Data START

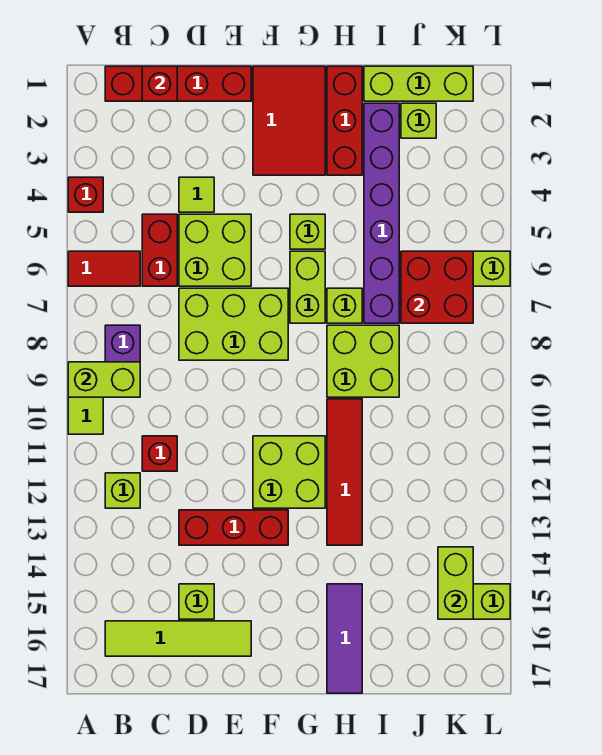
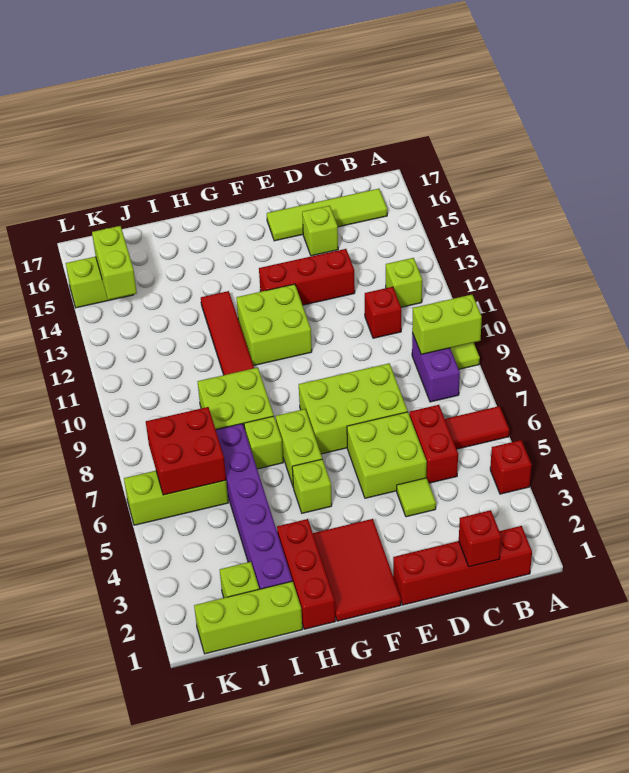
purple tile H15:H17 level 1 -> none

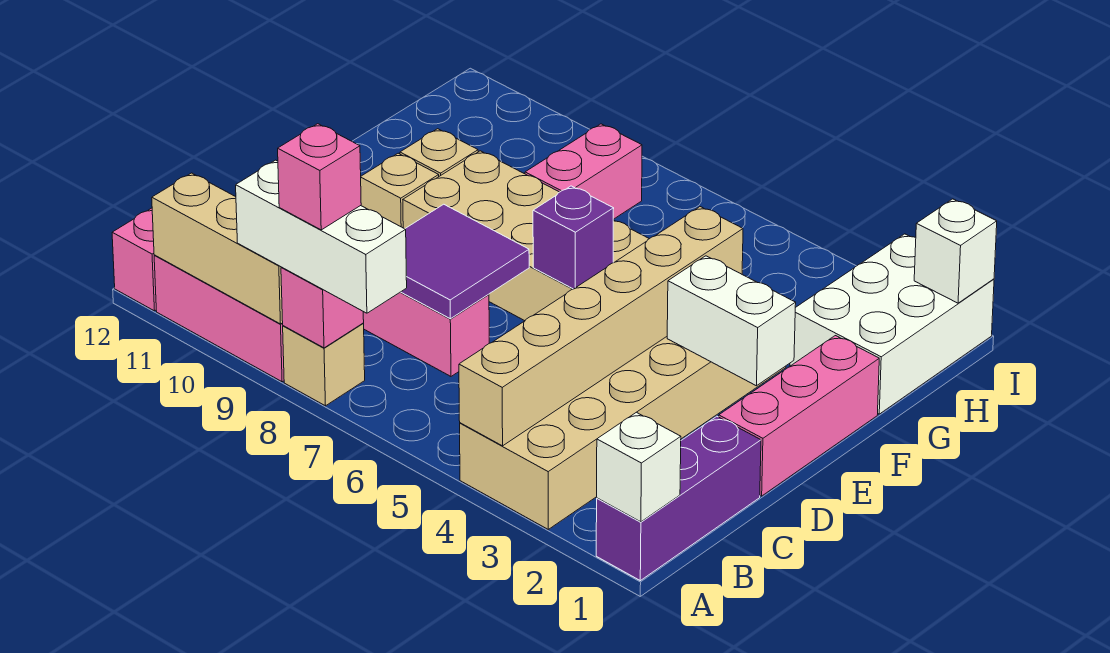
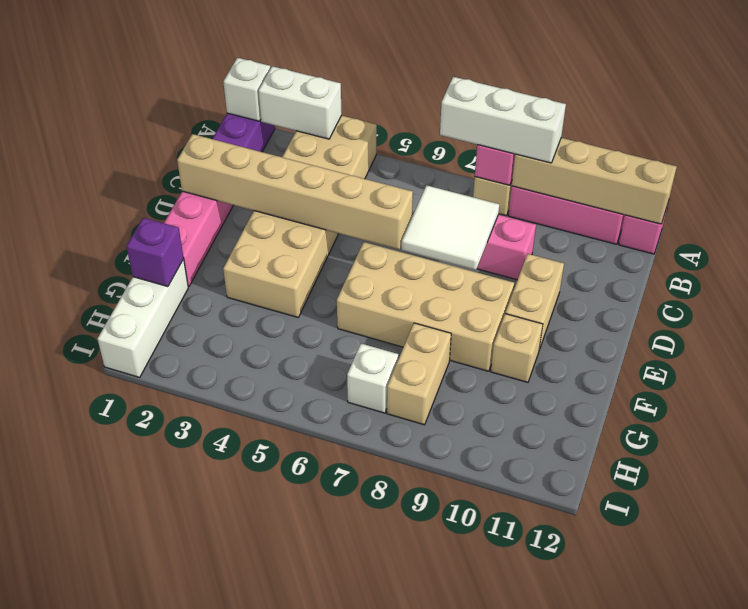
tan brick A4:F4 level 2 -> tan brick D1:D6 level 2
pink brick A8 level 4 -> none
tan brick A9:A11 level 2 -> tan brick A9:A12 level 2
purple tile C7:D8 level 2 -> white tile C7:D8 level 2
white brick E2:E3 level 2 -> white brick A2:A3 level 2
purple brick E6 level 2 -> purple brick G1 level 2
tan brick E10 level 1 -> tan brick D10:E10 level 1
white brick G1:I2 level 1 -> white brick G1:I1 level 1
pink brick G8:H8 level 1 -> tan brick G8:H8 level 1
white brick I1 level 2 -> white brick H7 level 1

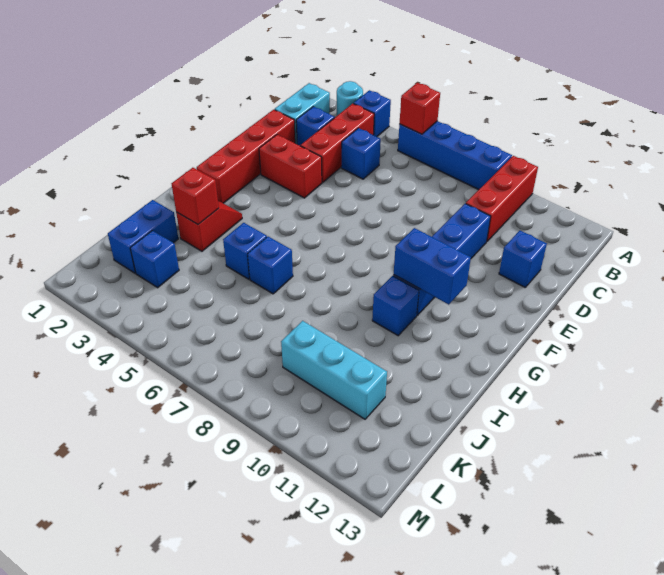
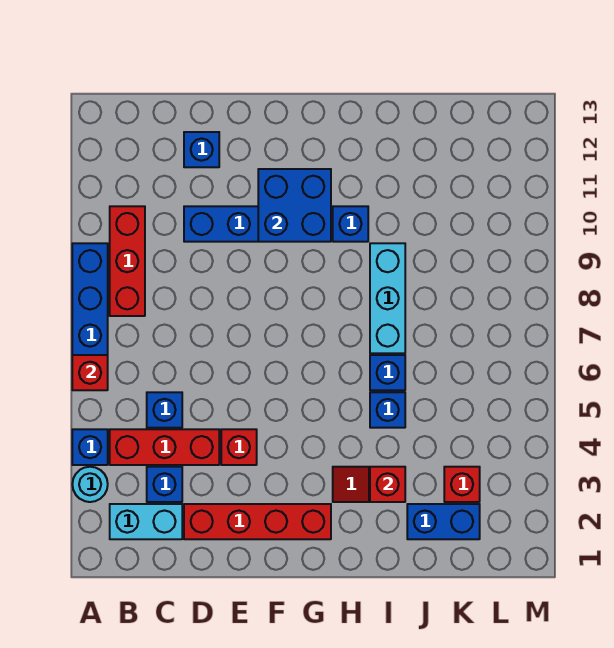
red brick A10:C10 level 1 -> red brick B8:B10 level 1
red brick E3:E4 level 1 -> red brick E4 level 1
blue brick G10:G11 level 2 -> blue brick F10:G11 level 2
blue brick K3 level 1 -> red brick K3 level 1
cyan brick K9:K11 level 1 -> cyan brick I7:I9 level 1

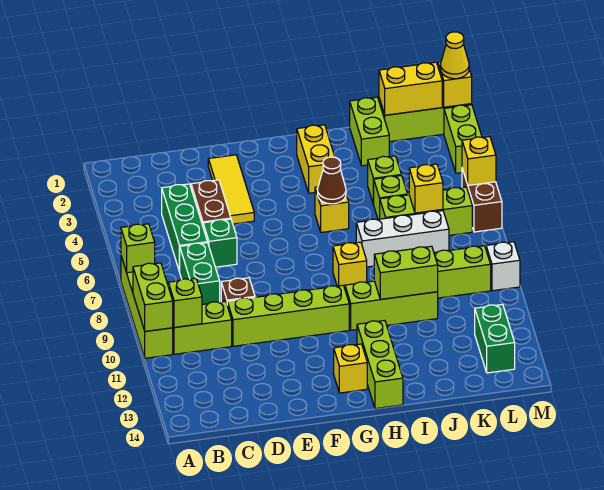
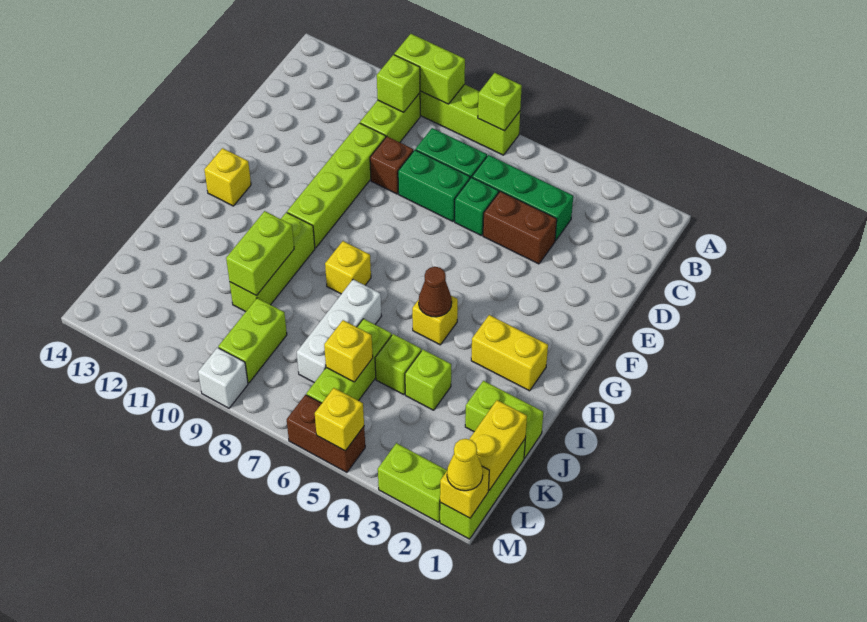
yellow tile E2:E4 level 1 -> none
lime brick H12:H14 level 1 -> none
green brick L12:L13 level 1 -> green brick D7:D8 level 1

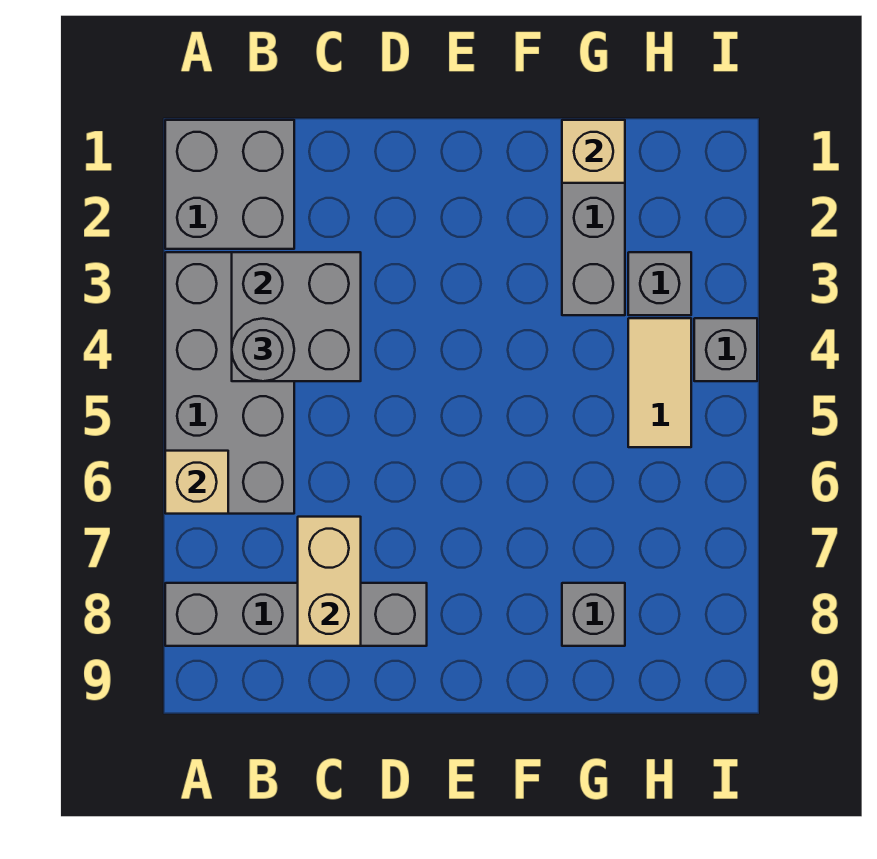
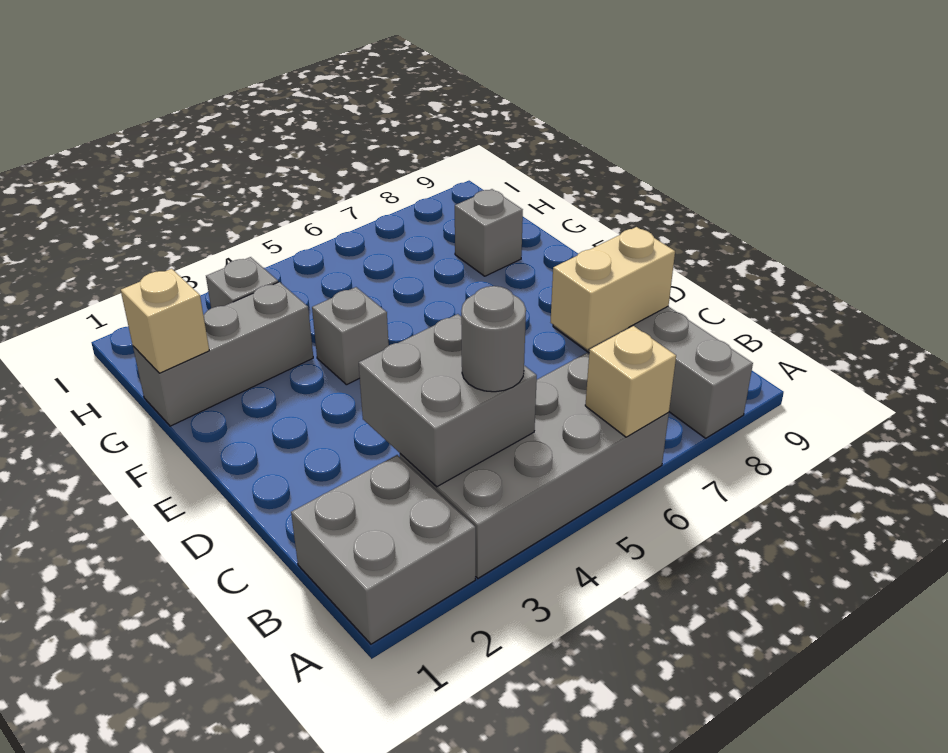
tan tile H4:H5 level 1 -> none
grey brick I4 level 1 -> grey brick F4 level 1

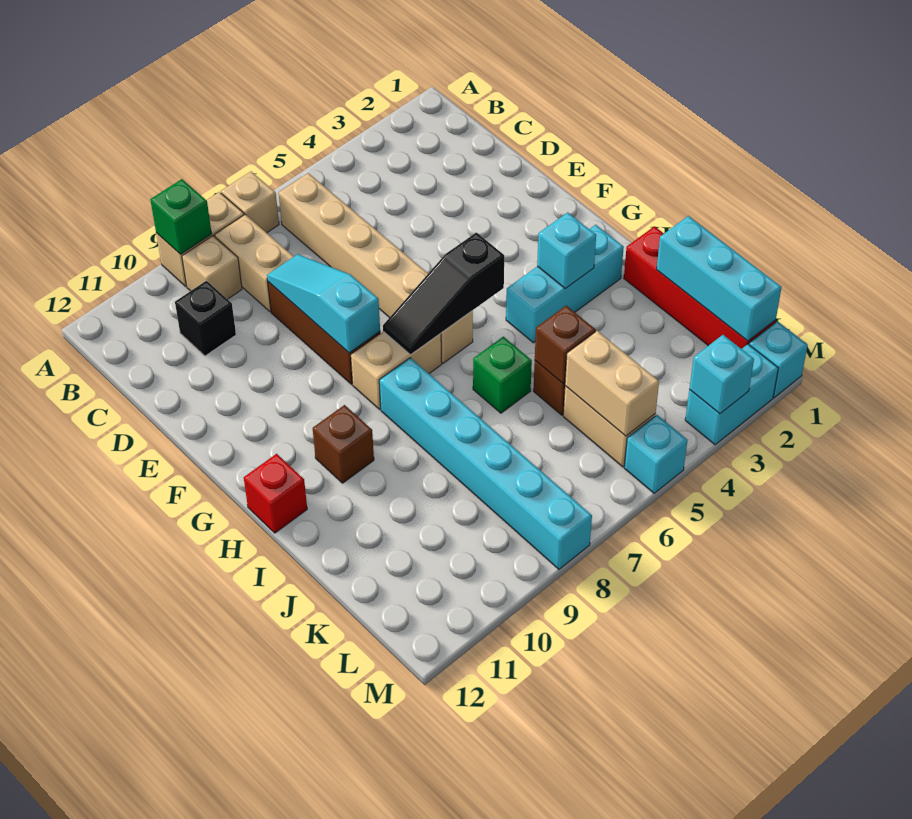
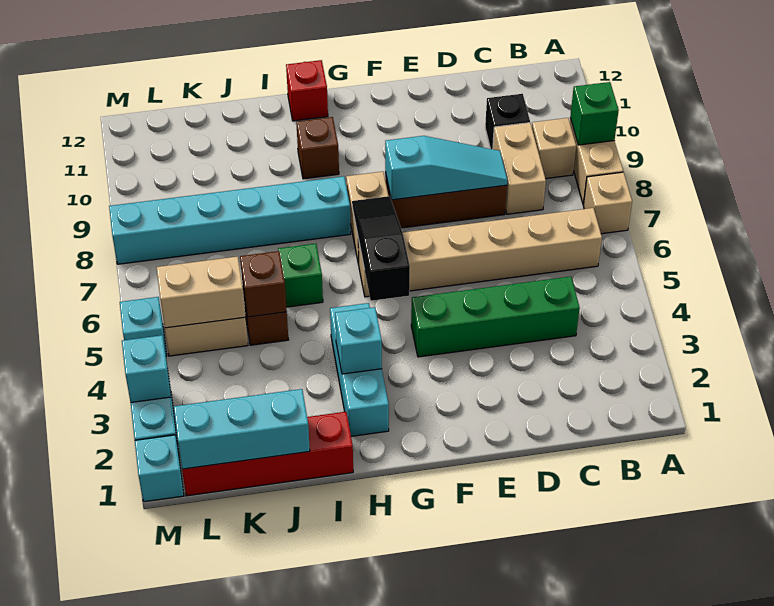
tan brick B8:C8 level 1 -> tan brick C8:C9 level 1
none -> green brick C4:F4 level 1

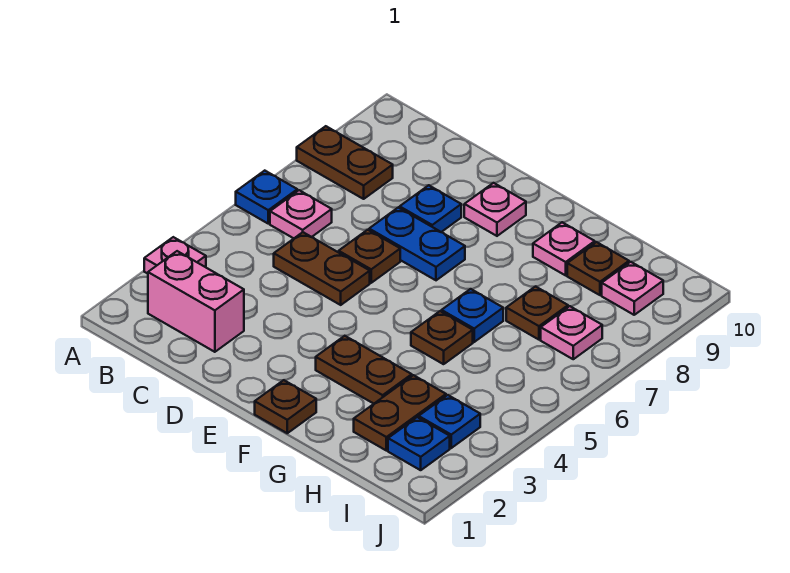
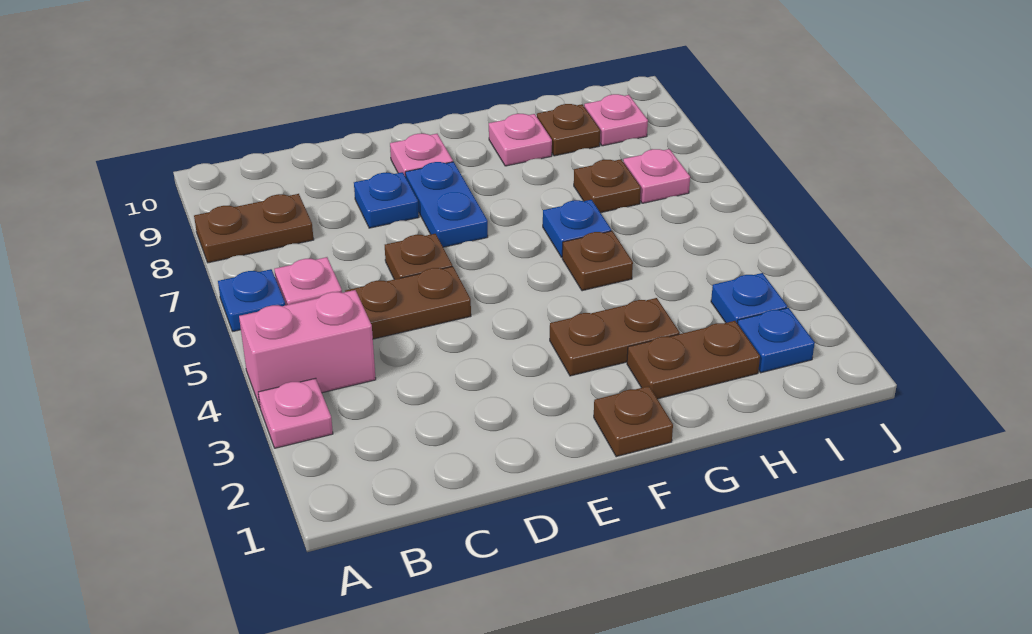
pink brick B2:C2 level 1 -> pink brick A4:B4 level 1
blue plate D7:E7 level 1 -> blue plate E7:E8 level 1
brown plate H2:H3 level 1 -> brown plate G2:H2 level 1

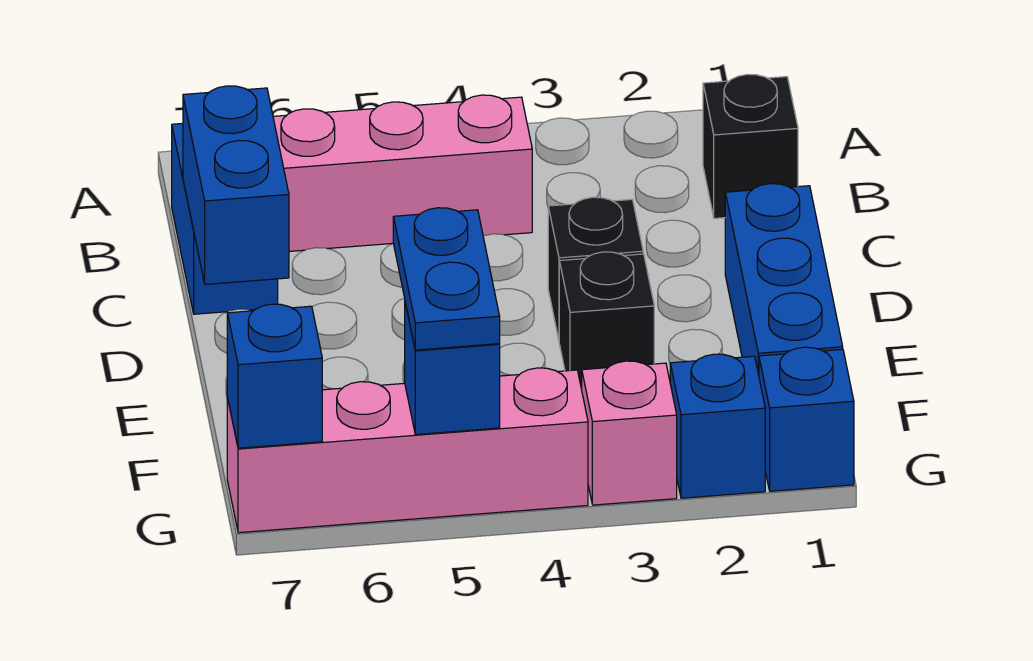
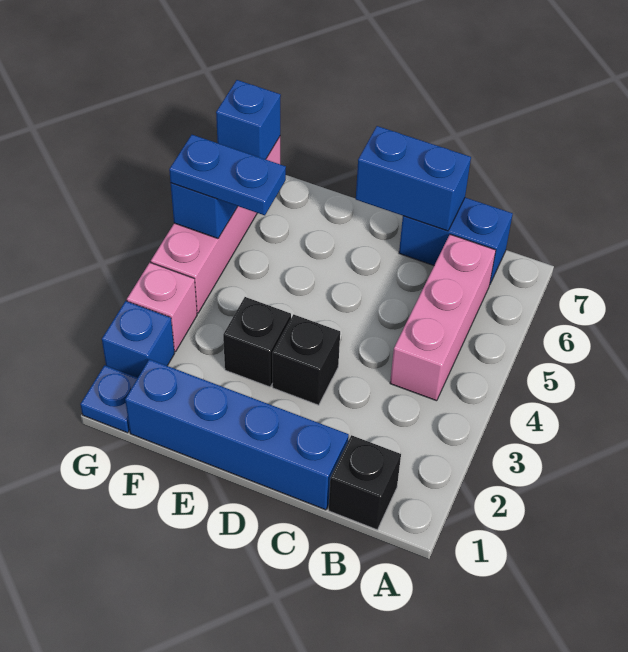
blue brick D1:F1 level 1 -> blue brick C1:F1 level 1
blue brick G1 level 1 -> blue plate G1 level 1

Data END

*Exercise aim:* Leave out the images and transcribe all the records exactly.

*Answer to this problem:*
purple tile H15:H17 level 1 -> none

tan brick A4:F4 level 2 -> tan brick D1:D6 level 2
pink brick A8 level 4 -> none
tan brick A9:A11 level 2 -> tan brick A9:A12 level 2
purple tile C7:D8 level 2 -> white tile C7:D8 level 2
white brick E2:E3 level 2 -> white brick A2:A3 level 2
purple brick E6 level 2 -> purple brick G1 level 2
tan brick E10 level 1 -> tan brick D10:E10 level 1
white brick G1:I2 level 1 -> white brick G1:I1 level 1
pink brick G8:H8 level 1 -> tan brick G8:H8 level 1
white brick I1 level 2 -> white brick H7 level 1

red brick A10:C10 level 1 -> red brick B8:B10 level 1
red brick E3:E4 level 1 -> red brick E4 level 1
blue brick G10:G11 level 2 -> blue brick F10:G11 level 2
blue brick K3 level 1 -> red brick K3 level 1
cyan brick K9:K11 level 1 -> cyan brick I7:I9 level 1

yellow tile E2:E4 level 1 -> none
lime brick H12:H14 level 1 -> none
green brick L12:L13 level 1 -> green brick D7:D8 level 1

tan tile H4:H5 level 1 -> none
grey brick I4 level 1 -> grey brick F4 level 1

tan brick B8:C8 level 1 -> tan brick C8:C9 level 1
none -> green brick C4:F4 level 1

pink brick B2:C2 level 1 -> pink brick A4:B4 level 1
blue plate D7:E7 level 1 -> blue plate E7:E8 level 1
brown plate H2:H3 level 1 -> brown plate G2:H2 level 1

blue brick D1:F1 level 1 -> blue brick C1:F1 level 1
blue brick G1 level 1 -> blue plate G1 level 1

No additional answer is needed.